*** Opening of INFORMATION ***
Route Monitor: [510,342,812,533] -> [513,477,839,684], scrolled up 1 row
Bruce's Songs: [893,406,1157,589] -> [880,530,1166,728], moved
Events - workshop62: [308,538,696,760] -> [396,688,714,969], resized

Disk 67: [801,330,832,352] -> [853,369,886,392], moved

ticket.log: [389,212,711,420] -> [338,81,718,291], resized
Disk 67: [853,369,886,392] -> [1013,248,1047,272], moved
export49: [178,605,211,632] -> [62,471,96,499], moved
*** Close of INFORMATION ***
TASK ITEM | The lines from the one with "Bruce's Songs: [893,406,1157,589]" through the end of the data above are to be set down exactly, with both boundary lines included and no other lines.

ANSWER TO THIS EXERCISE |
Bruce's Songs: [893,406,1157,589] -> [880,530,1166,728], moved
Events - workshop62: [308,538,696,760] -> [396,688,714,969], resized

Disk 67: [801,330,832,352] -> [853,369,886,392], moved

ticket.log: [389,212,711,420] -> [338,81,718,291], resized
Disk 67: [853,369,886,392] -> [1013,248,1047,272], moved
export49: [178,605,211,632] -> [62,471,96,499], moved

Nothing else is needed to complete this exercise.